TASK DETAILS - Within the records below, find each line with the word "soap" and copy it out.

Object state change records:

_ _ _ _

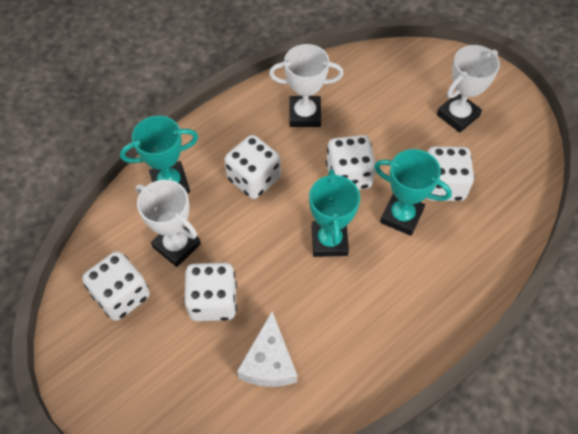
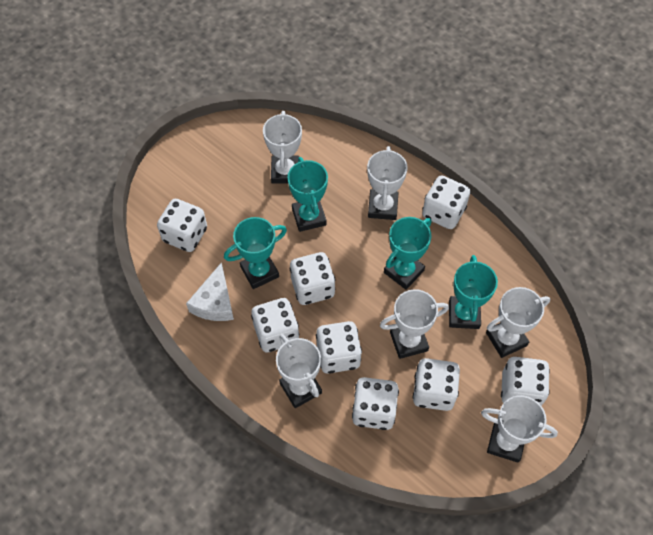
turquoise trophy: 3 -> 4
white dice: 5 -> 8
white trophy: 3 -> 6

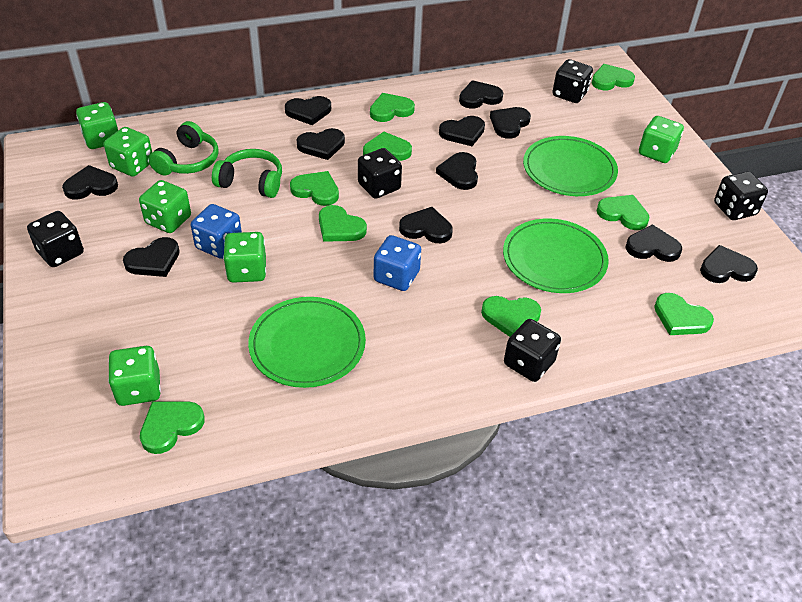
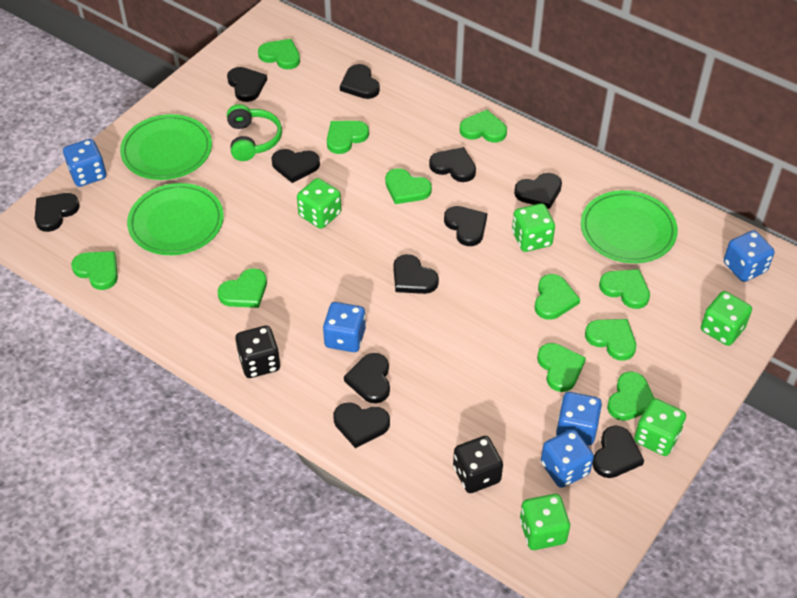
black dice: 5 -> 2
blue dice: 2 -> 5
green dice: 6 -> 5
green headphones: 2 -> 1
green heart: 9 -> 11

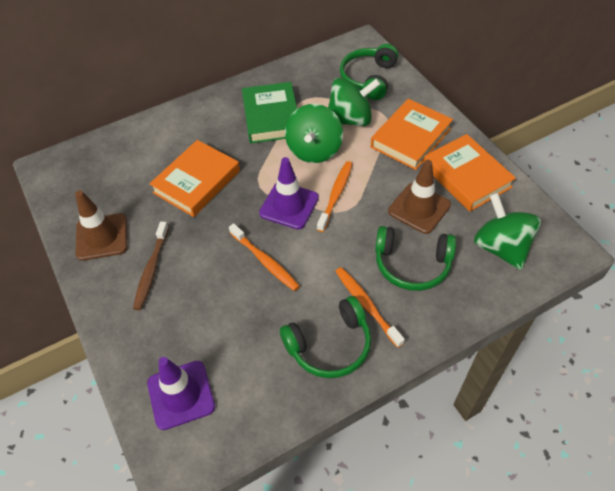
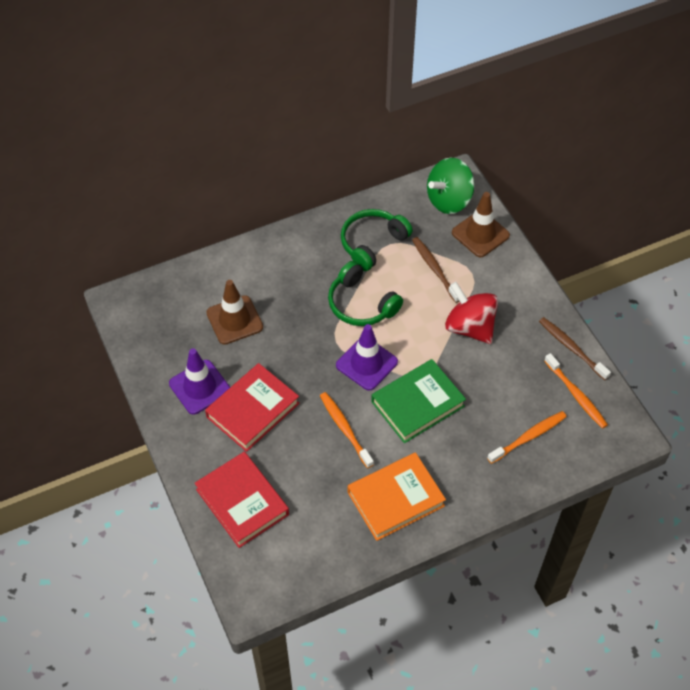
brown toothbrush: 1 -> 2
green headphones: 3 -> 2
green spinning top: 3 -> 1
orange book: 3 -> 1
red book: 0 -> 2
red spinning top: 0 -> 1

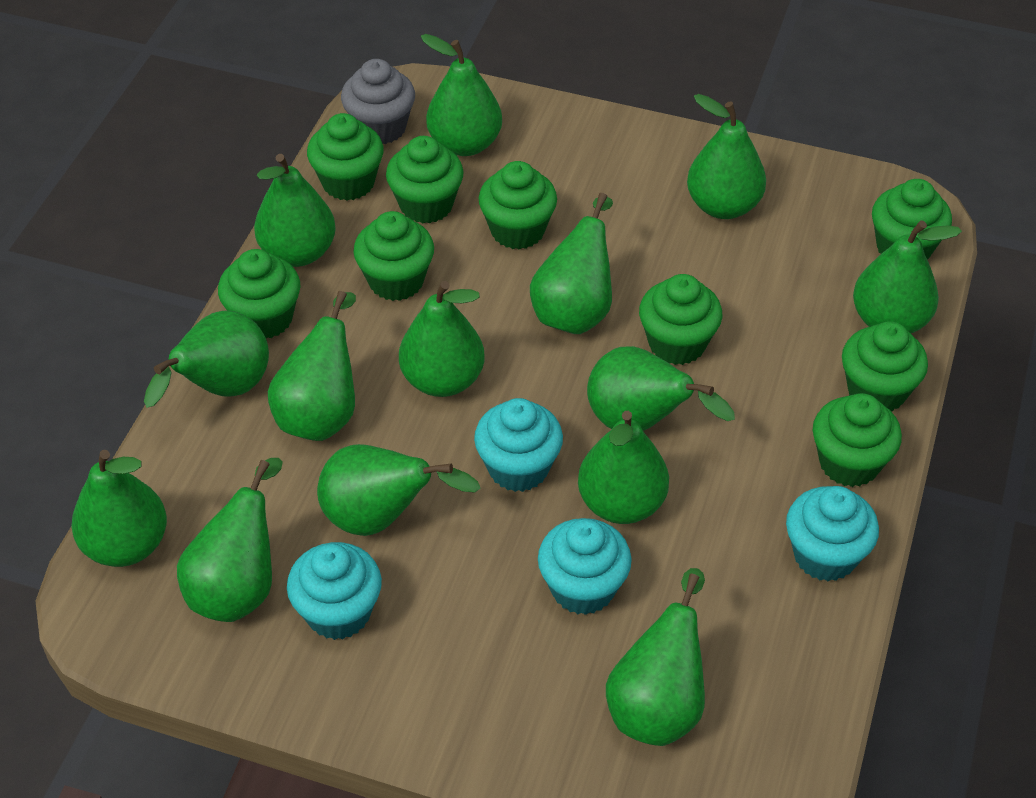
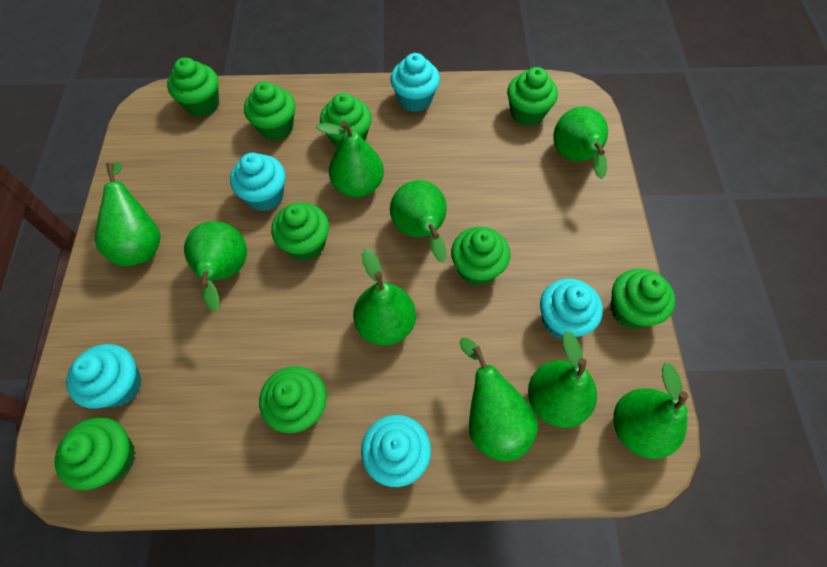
green pear: 14 -> 9
grey cupcake: 1 -> 0
turquoise cupcake: 4 -> 5

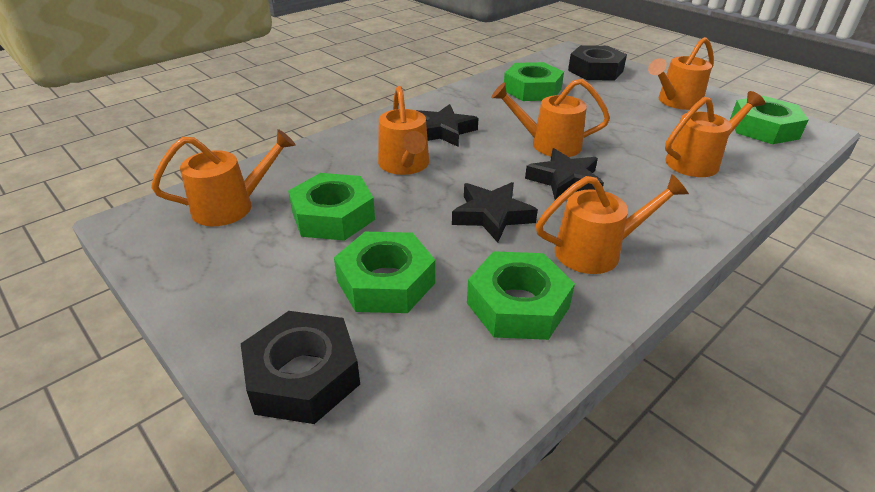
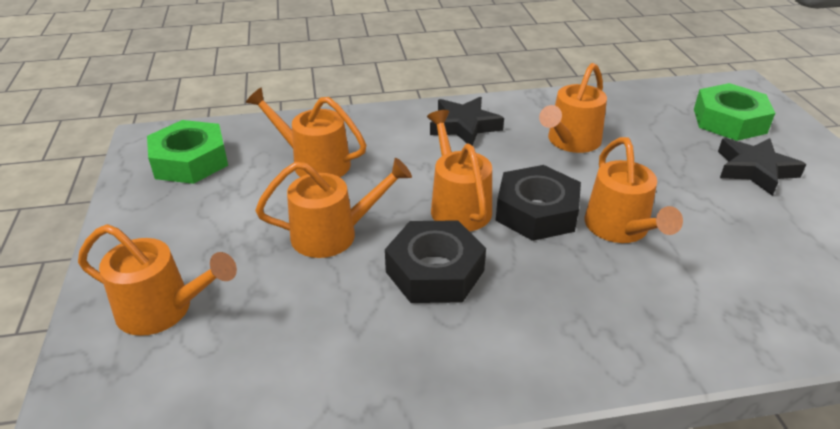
black star: 3 -> 2
green nut: 5 -> 2

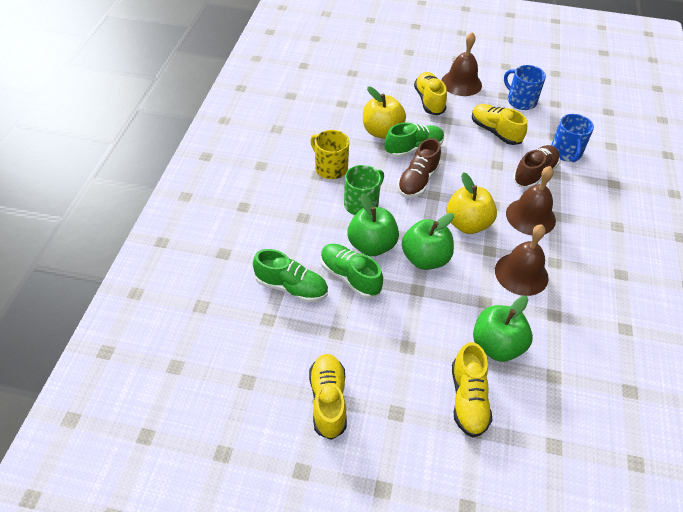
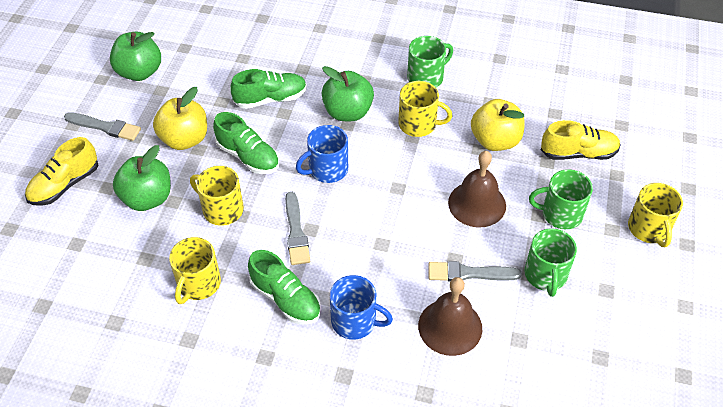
brown bell: 3 -> 2
brown shoe: 2 -> 0
green mug: 1 -> 3
grey brush: 0 -> 3
yellow mug: 1 -> 4
yellow shoe: 4 -> 2

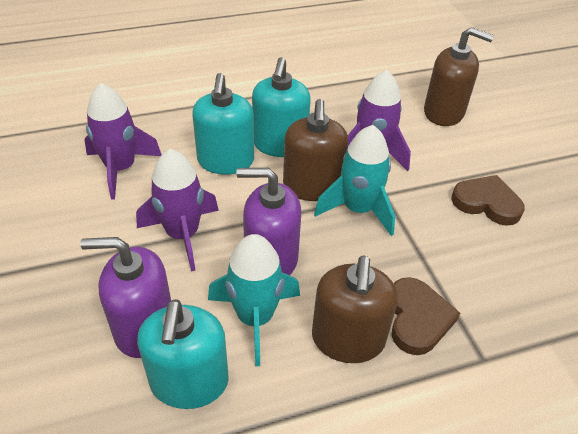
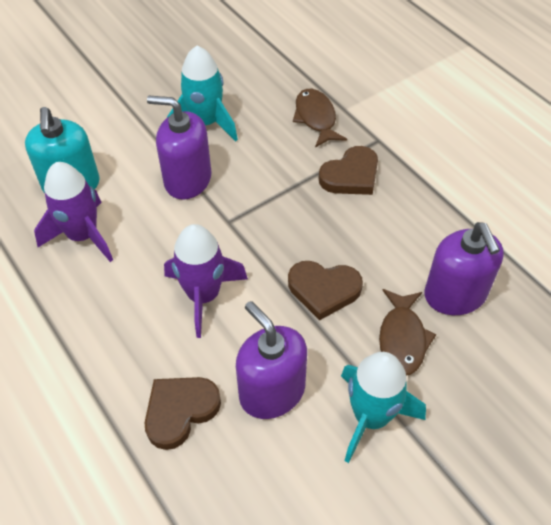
brown fish: 0 -> 2
brown heart: 2 -> 3
brown soap dispenser: 3 -> 0
purple rocket: 3 -> 2
purple soap dispenser: 2 -> 3
turquoise soap dispenser: 3 -> 1

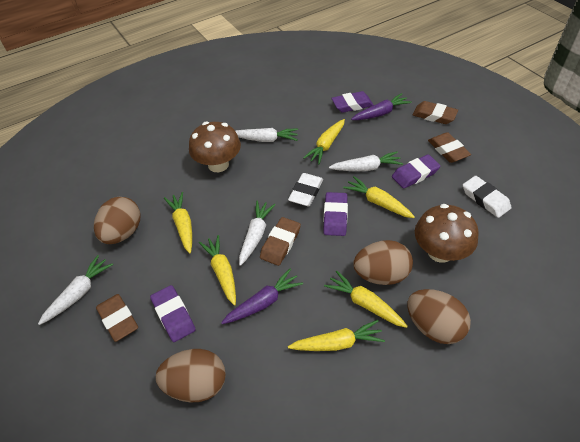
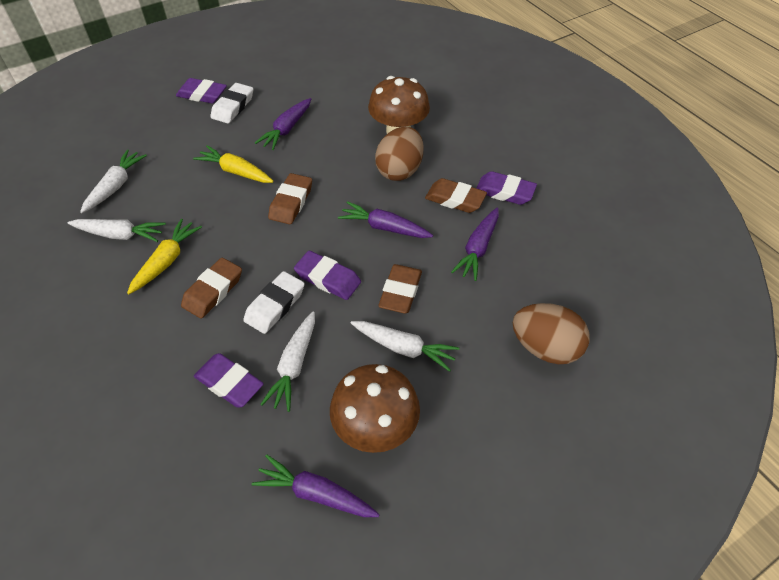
brown egg: 4 -> 2
purple carrot: 2 -> 4
yellow carrot: 6 -> 2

_ _ _ _

ANSWER SECTION -
brown soap dispenser: 3 -> 0
purple soap dispenser: 2 -> 3
turquoise soap dispenser: 3 -> 1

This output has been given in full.